### DATA SHOWN

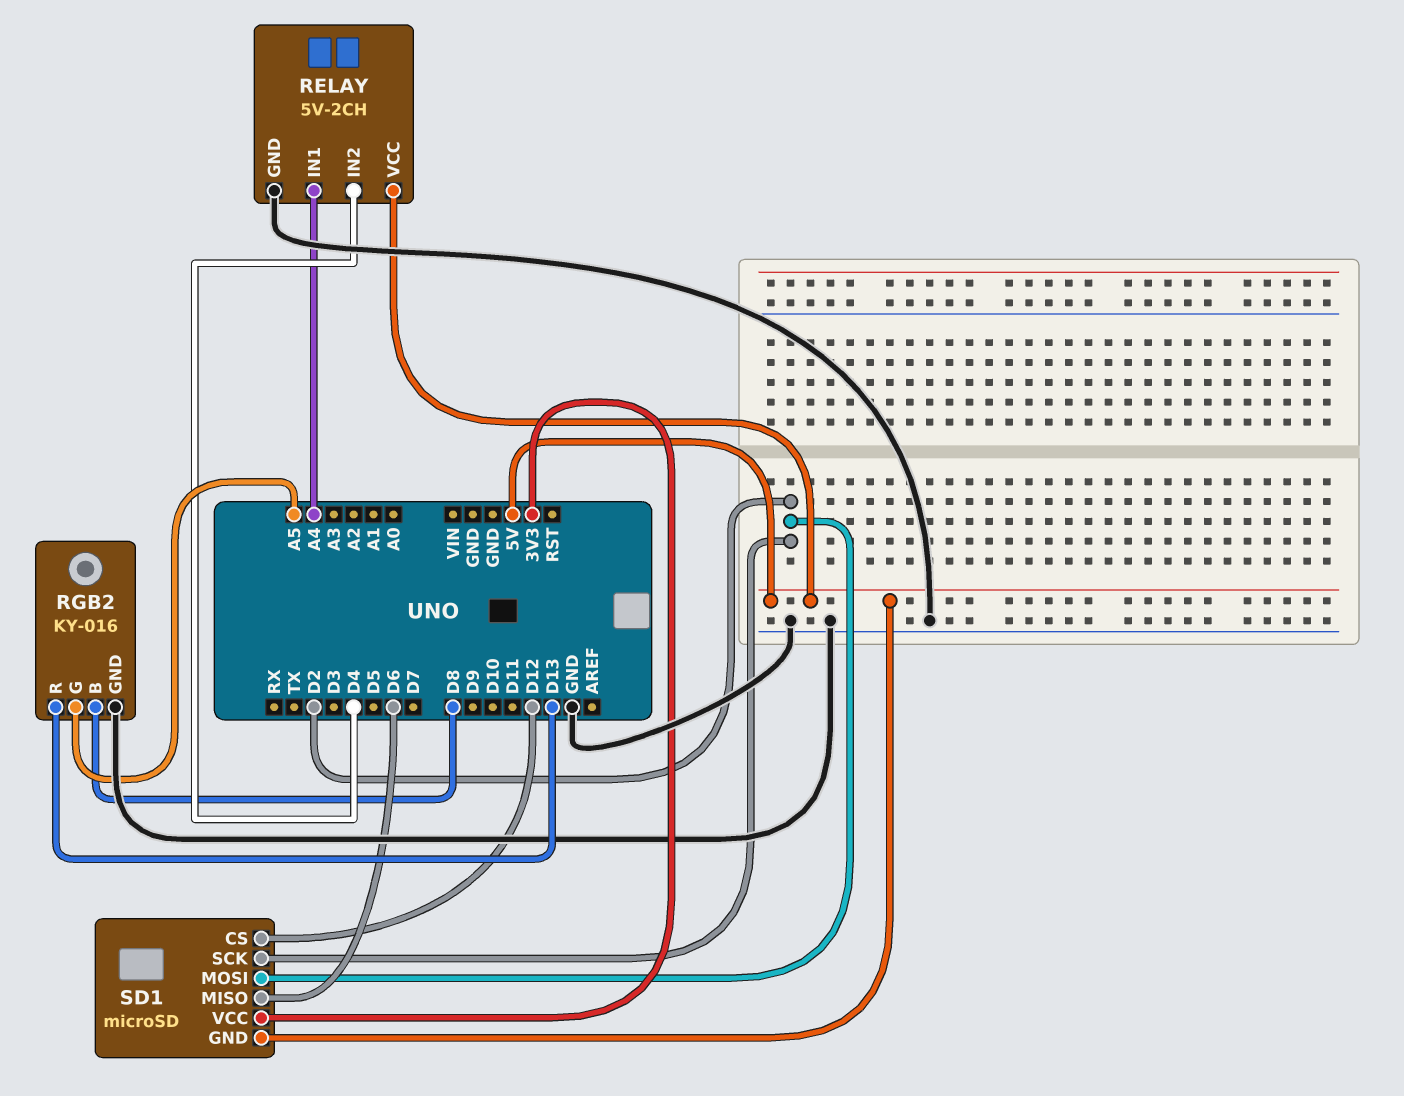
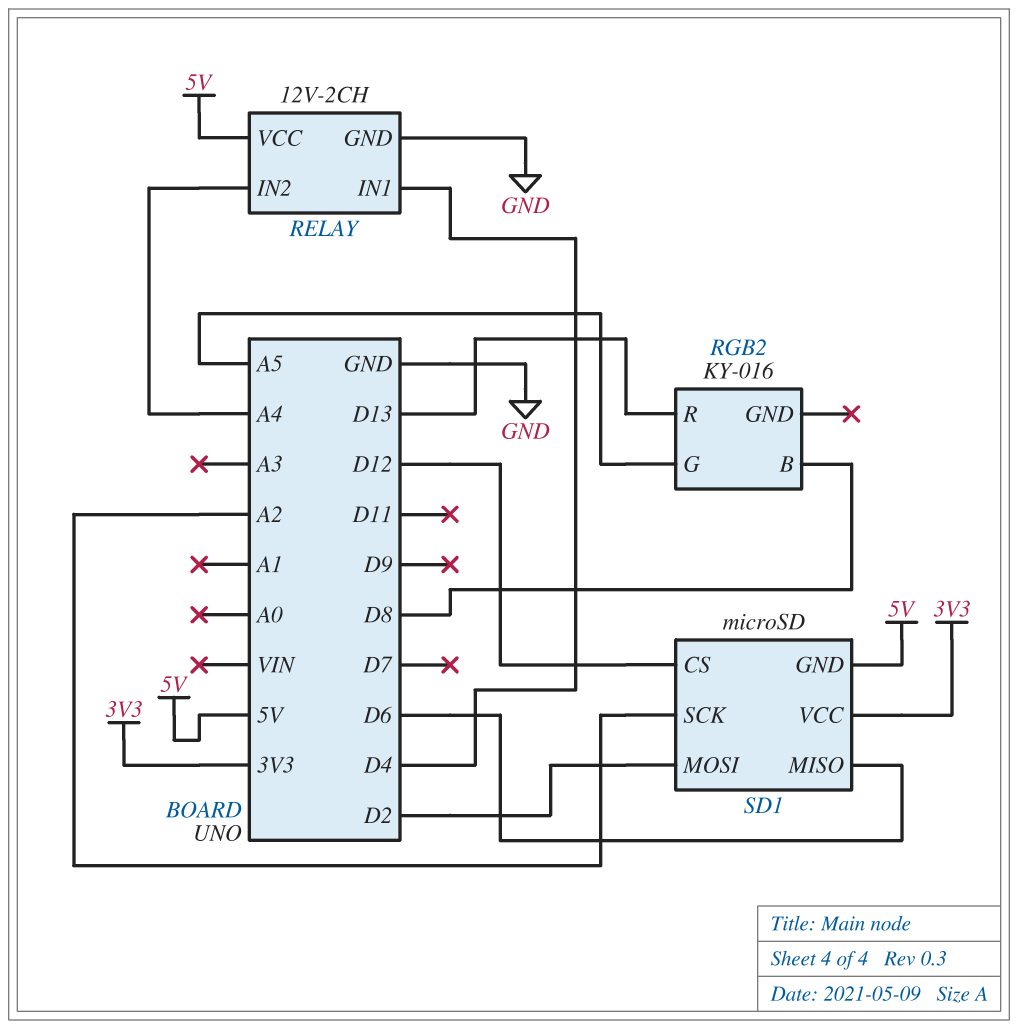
RELAY: 5V-2CH -> 12V-2CH
RELAY pin IN1: A4 -> D4
RELAY pin IN2: D4 -> A4
RGB2 pin GND: GND -> none
SD1 pin SCK: D2 -> A2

### WHAT THE EXERCISE ASKS
Print the records above exactly as they stand, but leave out the pictures.

### RESULT OF THE EXERCISE
RELAY: 5V-2CH -> 12V-2CH
RELAY pin IN1: A4 -> D4
RELAY pin IN2: D4 -> A4
RGB2 pin GND: GND -> none
SD1 pin SCK: D2 -> A2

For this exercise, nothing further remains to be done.